**WORK INSTRUCTIONS:** Copy out every line below character for character, leaving each one unchanged and keeping them all in their original order.

Rows from a dataset
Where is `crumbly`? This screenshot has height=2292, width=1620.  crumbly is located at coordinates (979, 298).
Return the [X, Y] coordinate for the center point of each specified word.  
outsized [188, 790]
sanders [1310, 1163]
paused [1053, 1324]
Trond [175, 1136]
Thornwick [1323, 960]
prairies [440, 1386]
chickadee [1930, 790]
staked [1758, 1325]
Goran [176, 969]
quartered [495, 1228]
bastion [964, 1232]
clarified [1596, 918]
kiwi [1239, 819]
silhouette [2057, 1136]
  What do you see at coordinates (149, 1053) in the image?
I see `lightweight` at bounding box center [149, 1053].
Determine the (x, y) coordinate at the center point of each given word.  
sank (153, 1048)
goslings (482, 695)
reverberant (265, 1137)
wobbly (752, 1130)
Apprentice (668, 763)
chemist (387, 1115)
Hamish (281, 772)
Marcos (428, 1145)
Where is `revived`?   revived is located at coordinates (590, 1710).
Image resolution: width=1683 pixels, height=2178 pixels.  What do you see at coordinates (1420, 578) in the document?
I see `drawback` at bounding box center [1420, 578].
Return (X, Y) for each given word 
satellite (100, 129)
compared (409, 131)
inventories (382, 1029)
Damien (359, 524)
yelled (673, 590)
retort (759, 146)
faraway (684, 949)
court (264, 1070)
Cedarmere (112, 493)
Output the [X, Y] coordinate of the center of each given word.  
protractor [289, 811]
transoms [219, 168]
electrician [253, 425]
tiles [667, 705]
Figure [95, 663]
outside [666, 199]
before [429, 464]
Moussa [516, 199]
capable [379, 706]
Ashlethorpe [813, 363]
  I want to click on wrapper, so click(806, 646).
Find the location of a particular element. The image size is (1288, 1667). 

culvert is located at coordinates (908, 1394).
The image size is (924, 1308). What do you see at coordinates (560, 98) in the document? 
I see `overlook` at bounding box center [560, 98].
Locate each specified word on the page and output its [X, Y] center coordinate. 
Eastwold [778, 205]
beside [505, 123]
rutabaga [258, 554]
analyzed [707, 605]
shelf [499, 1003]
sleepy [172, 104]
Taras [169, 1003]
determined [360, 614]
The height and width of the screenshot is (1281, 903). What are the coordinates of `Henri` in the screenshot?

**RESULT OF THE TASK:**
Where is `crumbly`? This screenshot has height=2292, width=1620.  crumbly is located at coordinates (979, 298).
Return the [X, Y] coordinate for the center point of each specified word.  
outsized [188, 790]
sanders [1310, 1163]
paused [1053, 1324]
Trond [175, 1136]
Thornwick [1323, 960]
prairies [440, 1386]
chickadee [1930, 790]
staked [1758, 1325]
Goran [176, 969]
quartered [495, 1228]
bastion [964, 1232]
clarified [1596, 918]
kiwi [1239, 819]
silhouette [2057, 1136]
  What do you see at coordinates (149, 1053) in the image?
I see `lightweight` at bounding box center [149, 1053].
Determine the (x, y) coordinate at the center point of each given word.  
sank (153, 1048)
goslings (482, 695)
reverberant (265, 1137)
wobbly (752, 1130)
Apprentice (668, 763)
chemist (387, 1115)
Hamish (281, 772)
Marcos (428, 1145)
Where is `revived`?   revived is located at coordinates (590, 1710).
Image resolution: width=1683 pixels, height=2178 pixels.  What do you see at coordinates (1420, 578) in the document?
I see `drawback` at bounding box center [1420, 578].
Return (X, Y) for each given word 
satellite (100, 129)
compared (409, 131)
inventories (382, 1029)
Damien (359, 524)
yelled (673, 590)
retort (759, 146)
faraway (684, 949)
court (264, 1070)
Cedarmere (112, 493)
Output the [X, Y] coordinate of the center of each given word.  
protractor [289, 811]
transoms [219, 168]
electrician [253, 425]
tiles [667, 705]
Figure [95, 663]
outside [666, 199]
before [429, 464]
Moussa [516, 199]
capable [379, 706]
Ashlethorpe [813, 363]
  I want to click on wrapper, so click(806, 646).
Find the location of a particular element. The image size is (1288, 1667). 

culvert is located at coordinates (908, 1394).
The image size is (924, 1308). What do you see at coordinates (560, 98) in the document? 
I see `overlook` at bounding box center [560, 98].
Locate each specified word on the page and output its [X, Y] center coordinate. 
Eastwold [778, 205]
beside [505, 123]
rutabaga [258, 554]
analyzed [707, 605]
shelf [499, 1003]
sleepy [172, 104]
Taras [169, 1003]
determined [360, 614]
The height and width of the screenshot is (1281, 903). What are the coordinates of `Henri` in the screenshot?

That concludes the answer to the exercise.